◆ THE PROBLEM:
Recast the entries from the start through the line containing "storefront [1119, 699]" as a numbered list, leaving out any blank lines.

-- BEGIN INPUT FOR THIS TASK --

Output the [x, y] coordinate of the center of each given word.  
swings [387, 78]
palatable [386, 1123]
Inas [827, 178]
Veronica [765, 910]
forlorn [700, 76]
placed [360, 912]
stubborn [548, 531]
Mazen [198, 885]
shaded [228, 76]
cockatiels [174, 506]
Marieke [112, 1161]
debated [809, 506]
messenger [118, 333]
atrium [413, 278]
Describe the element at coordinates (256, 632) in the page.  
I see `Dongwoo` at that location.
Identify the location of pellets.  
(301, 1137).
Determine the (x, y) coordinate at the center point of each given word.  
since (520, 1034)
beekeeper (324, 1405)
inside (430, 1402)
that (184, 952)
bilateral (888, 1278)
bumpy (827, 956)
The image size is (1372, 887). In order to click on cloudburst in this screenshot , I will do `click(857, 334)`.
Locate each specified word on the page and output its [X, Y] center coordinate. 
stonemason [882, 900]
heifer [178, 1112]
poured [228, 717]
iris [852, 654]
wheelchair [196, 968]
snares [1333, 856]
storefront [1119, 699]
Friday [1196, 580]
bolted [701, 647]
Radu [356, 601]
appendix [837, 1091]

-- END INPUT FOR THIS TASK --

◆ SOLUTION FOR THIS PROBLEM:
1. Output the [x, y] coordinate of the center of each given word.  
2. swings [387, 78]
3. palatable [386, 1123]
4. Inas [827, 178]
5. Veronica [765, 910]
6. forlorn [700, 76]
7. placed [360, 912]
8. stubborn [548, 531]
9. Mazen [198, 885]
10. shaded [228, 76]
11. cockatiels [174, 506]
12. Marieke [112, 1161]
13. debated [809, 506]
14. messenger [118, 333]
15. atrium [413, 278]
16. Describe the element at coordinates (256, 632) in the page.  
17. I see `Dongwoo` at that location.
18. Identify the location of pellets.  
19. (301, 1137).
20. Determine the (x, y) coordinate at the center point of each given word.  
21. since (520, 1034)
22. beekeeper (324, 1405)
23. inside (430, 1402)
24. that (184, 952)
25. bilateral (888, 1278)
26. bumpy (827, 956)
27. The image size is (1372, 887). In order to click on cloudburst in this screenshot , I will do `click(857, 334)`.
28. Locate each specified word on the page and output its [X, Y] center coordinate. 
29. stonemason [882, 900]
30. heifer [178, 1112]
31. poured [228, 717]
32. iris [852, 654]
33. wheelchair [196, 968]
34. snares [1333, 856]
35. storefront [1119, 699]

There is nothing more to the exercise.